» **What is needed**
Your task is to write out exactly the lines from the line containing "IMU2 pin INT: GP1 -> GP2" through the end of the records, inclusive at both ends.

☆ ☆ ☆ ☆ ☆

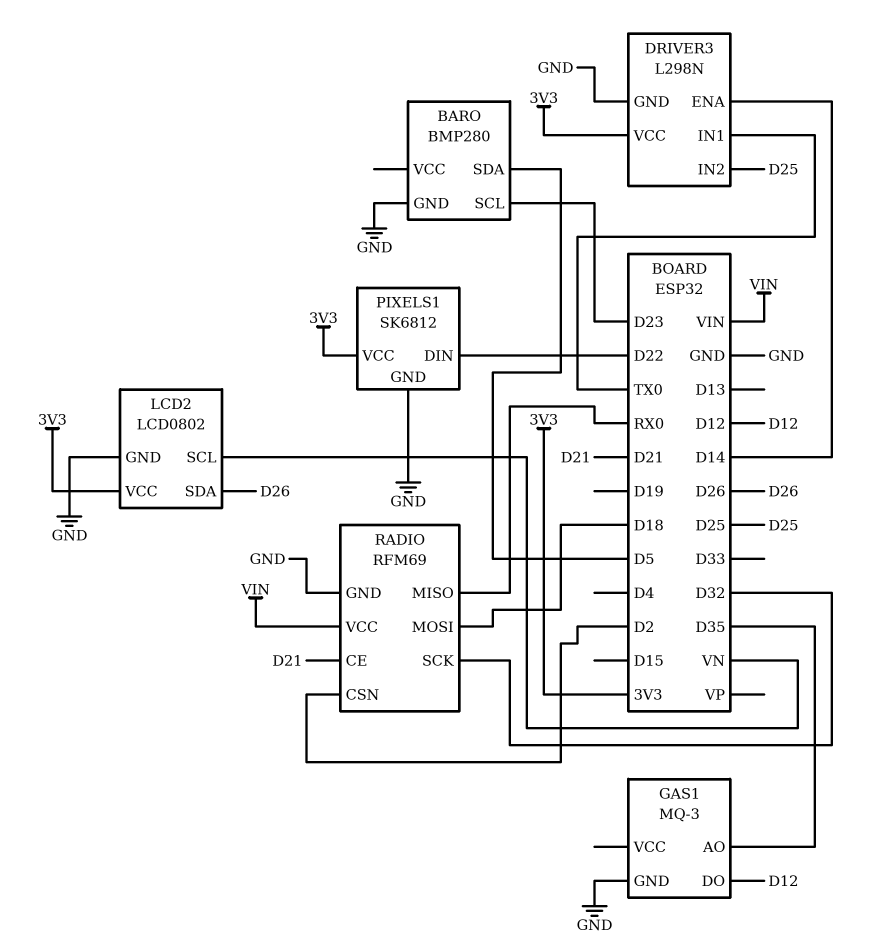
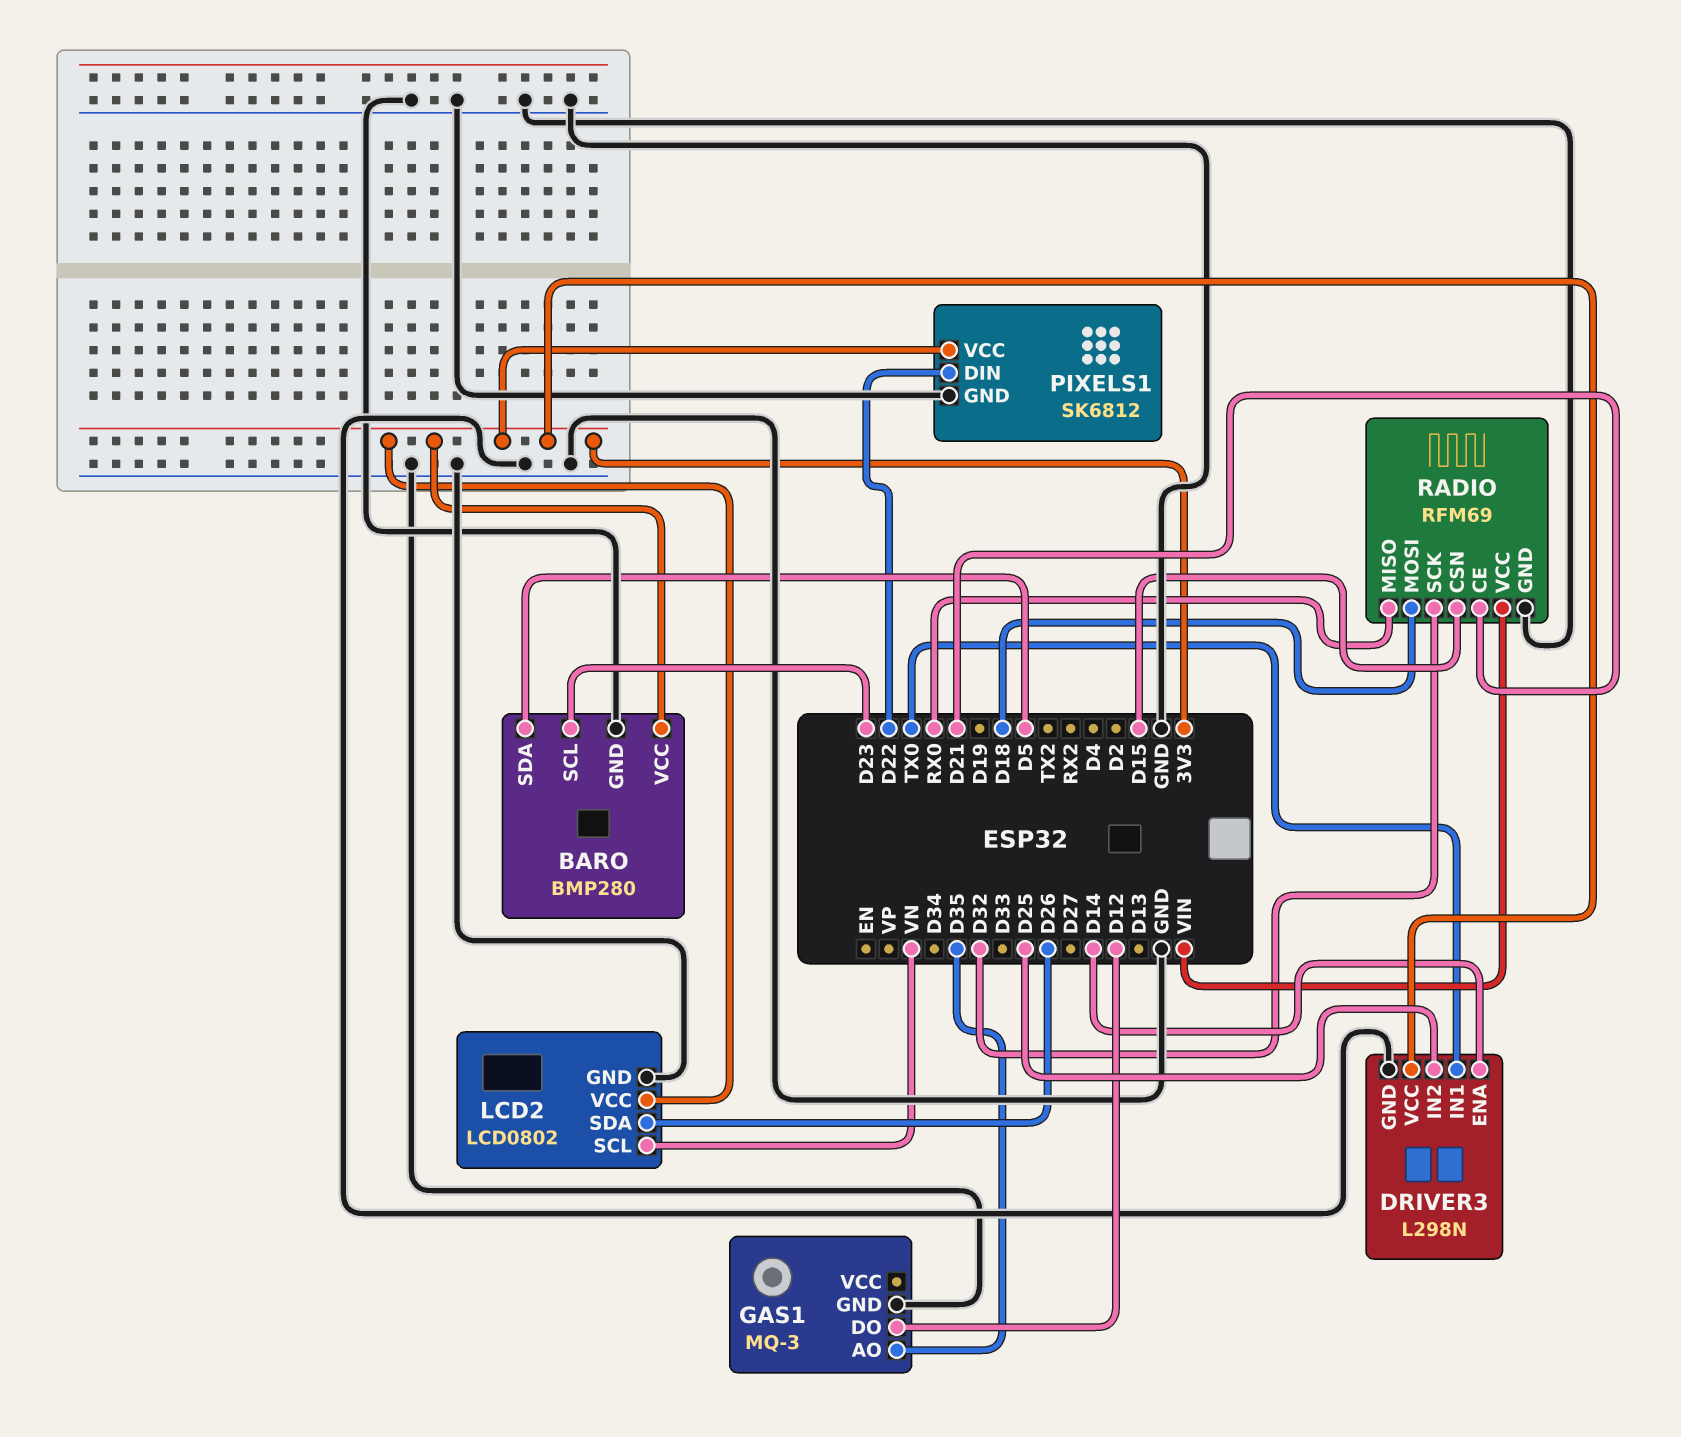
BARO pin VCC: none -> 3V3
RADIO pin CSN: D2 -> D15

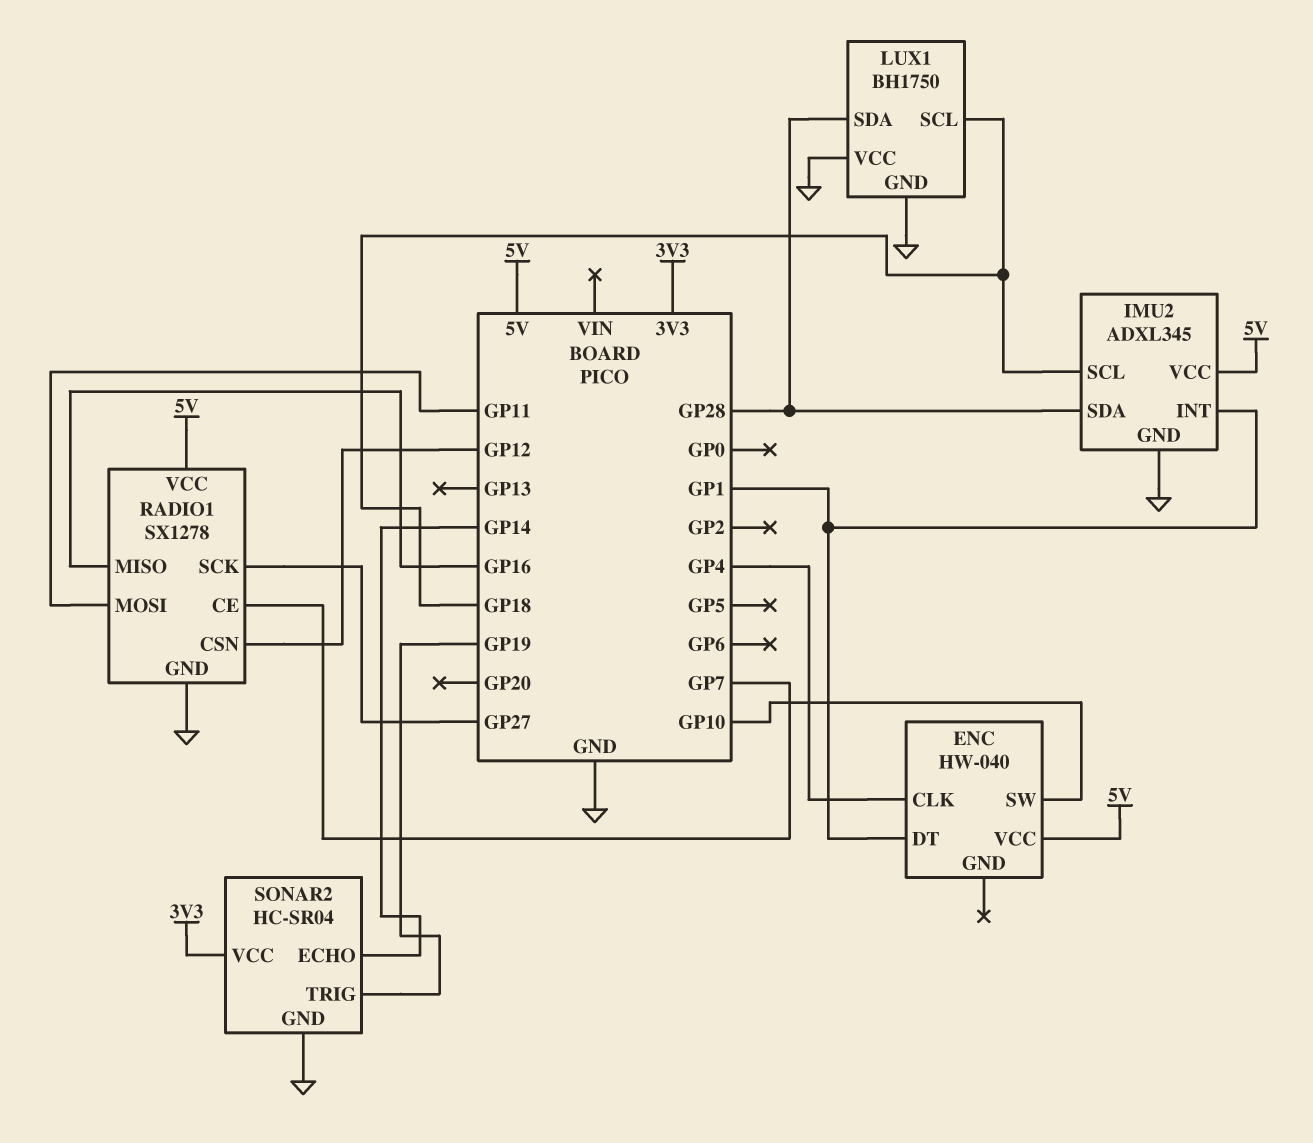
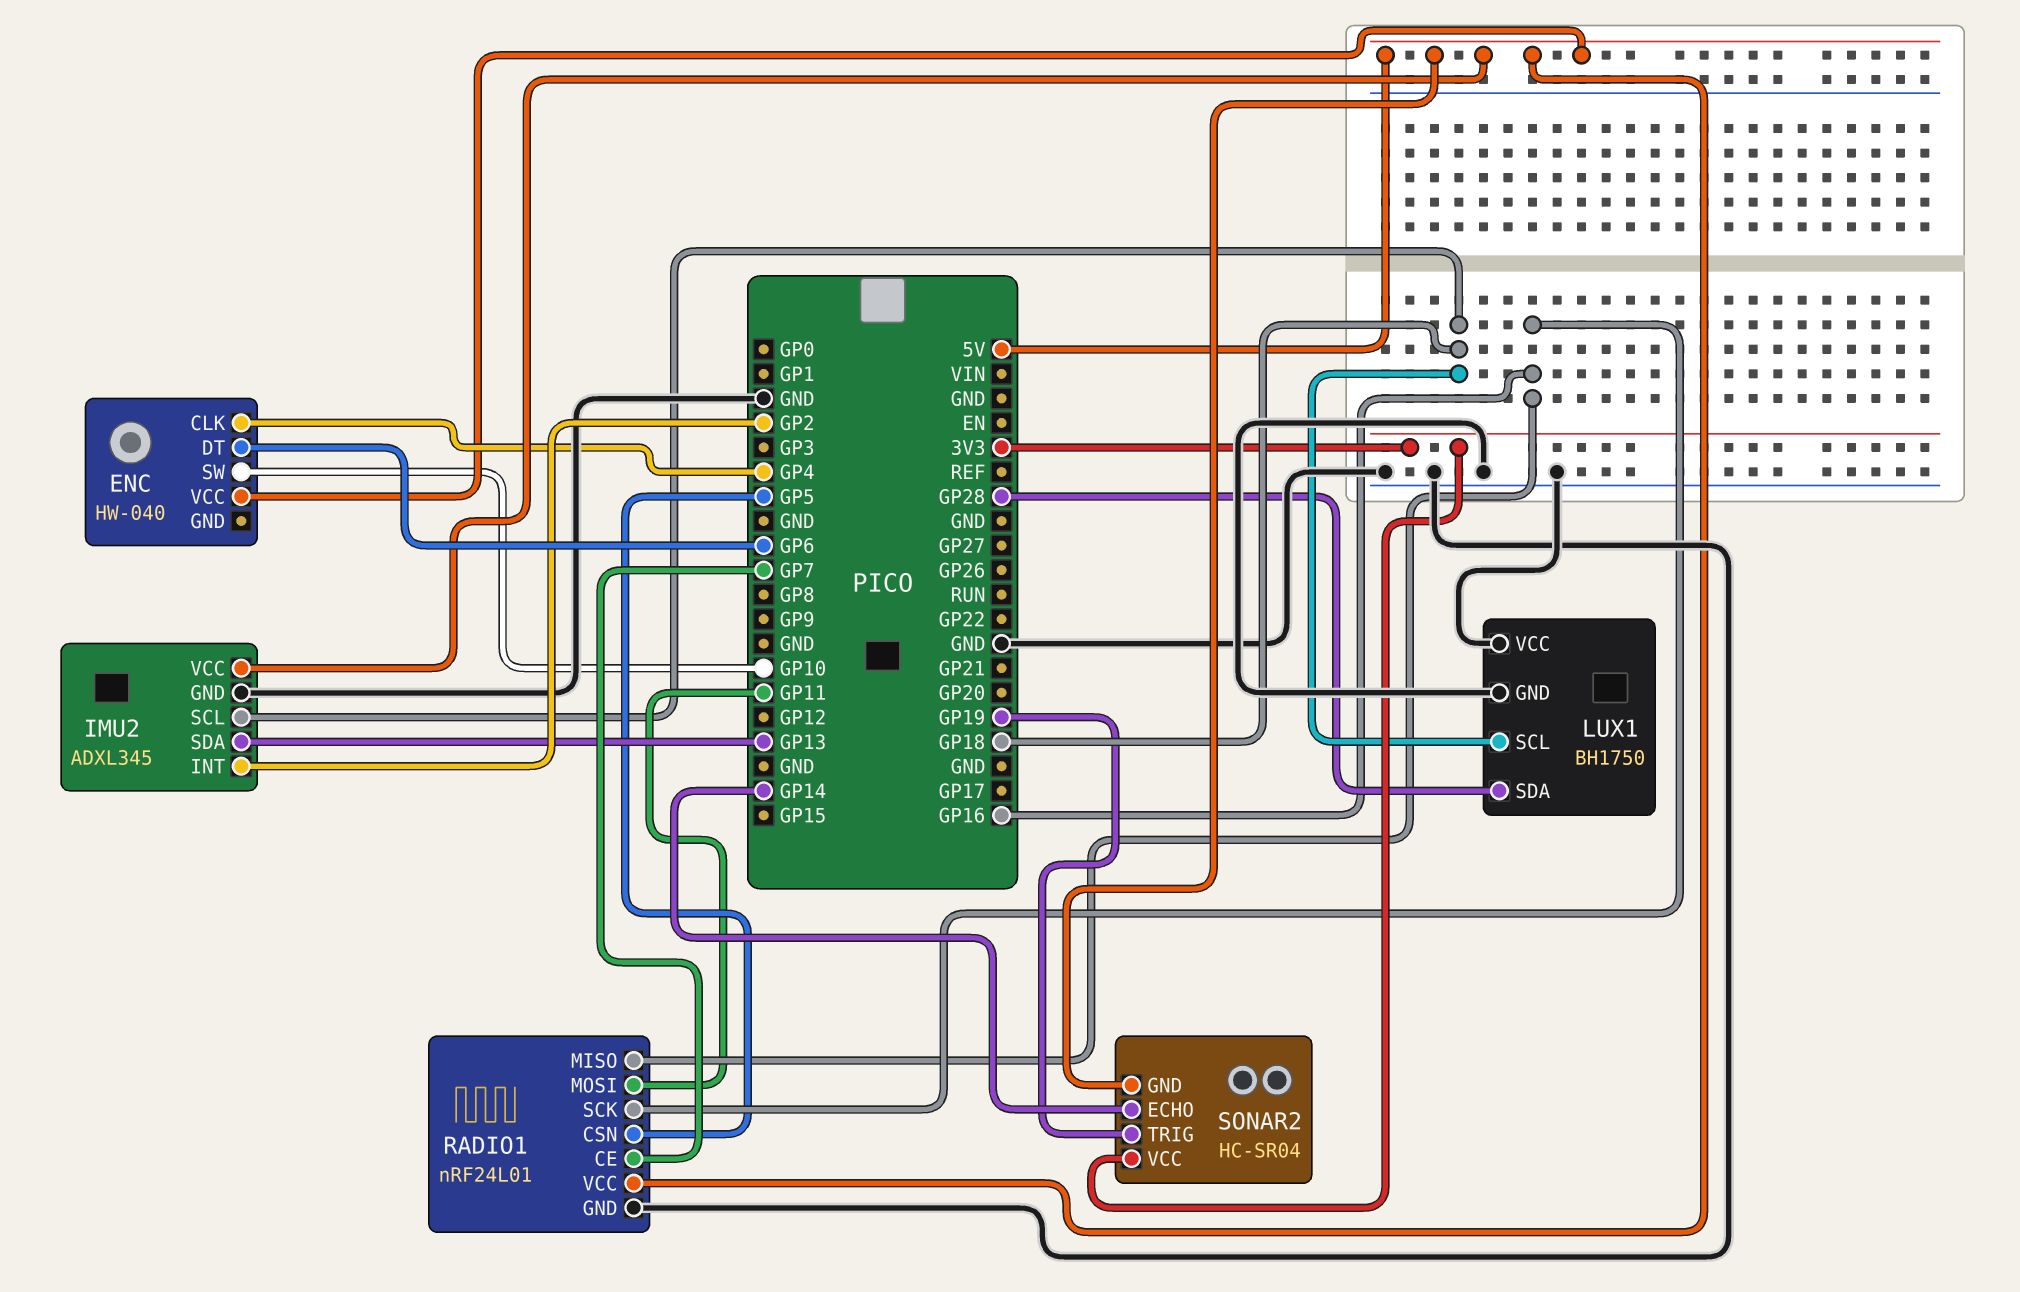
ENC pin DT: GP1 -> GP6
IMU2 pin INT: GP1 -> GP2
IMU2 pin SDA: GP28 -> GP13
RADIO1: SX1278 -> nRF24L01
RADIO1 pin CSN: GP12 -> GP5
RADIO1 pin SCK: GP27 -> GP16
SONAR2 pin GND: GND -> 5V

☆ ☆ ☆ ☆ ☆

» **Reply to the exercise**
IMU2 pin INT: GP1 -> GP2
IMU2 pin SDA: GP28 -> GP13
RADIO1: SX1278 -> nRF24L01
RADIO1 pin CSN: GP12 -> GP5
RADIO1 pin SCK: GP27 -> GP16
SONAR2 pin GND: GND -> 5V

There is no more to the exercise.